Instructions to follow: Please transcribe the data below in full. Omit any picture you find in it.

---------- Data provided ----------

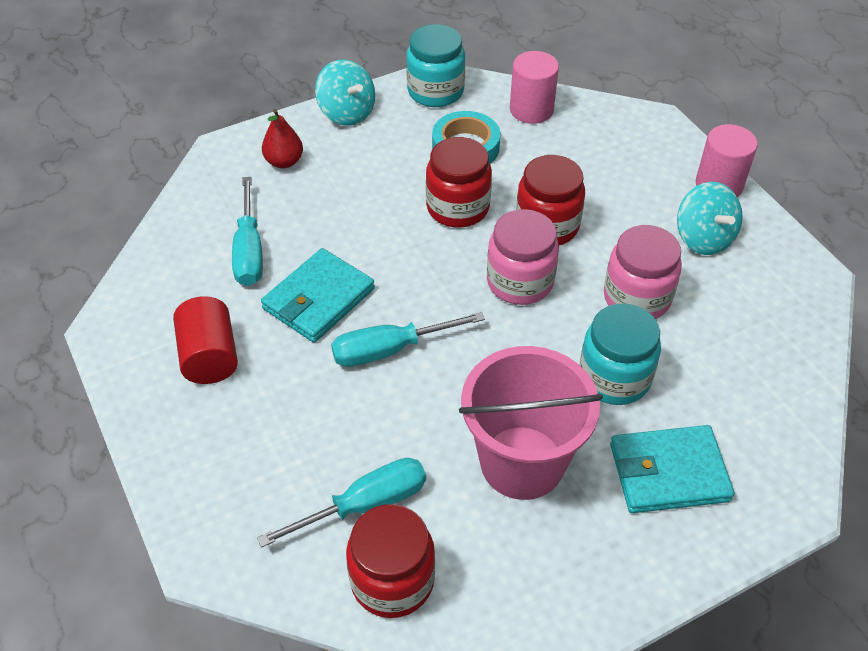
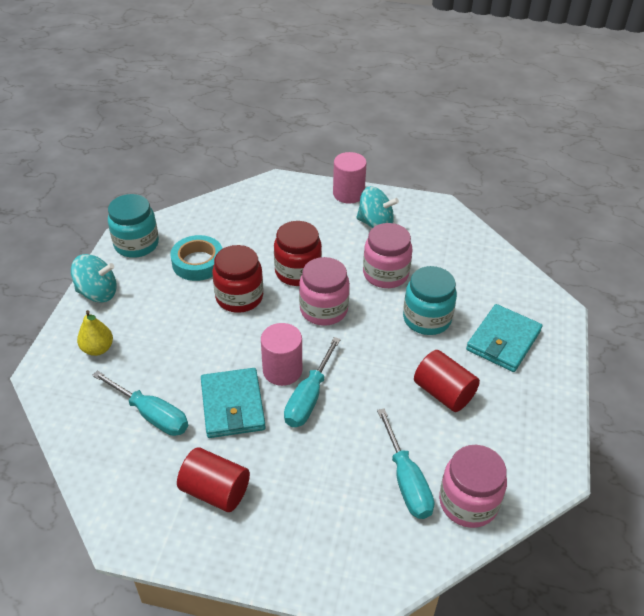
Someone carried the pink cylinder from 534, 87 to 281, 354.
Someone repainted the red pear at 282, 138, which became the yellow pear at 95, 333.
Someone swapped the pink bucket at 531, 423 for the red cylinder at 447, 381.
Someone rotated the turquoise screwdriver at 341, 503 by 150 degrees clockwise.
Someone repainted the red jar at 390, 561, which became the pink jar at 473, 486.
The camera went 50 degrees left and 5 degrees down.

----------

Final answer:
Someone carried the pink cylinder from 534, 87 to 281, 354.
Someone repainted the red pear at 282, 138, which became the yellow pear at 95, 333.
Someone swapped the pink bucket at 531, 423 for the red cylinder at 447, 381.
Someone rotated the turquoise screwdriver at 341, 503 by 150 degrees clockwise.
Someone repainted the red jar at 390, 561, which became the pink jar at 473, 486.
The camera went 50 degrees left and 5 degrees down.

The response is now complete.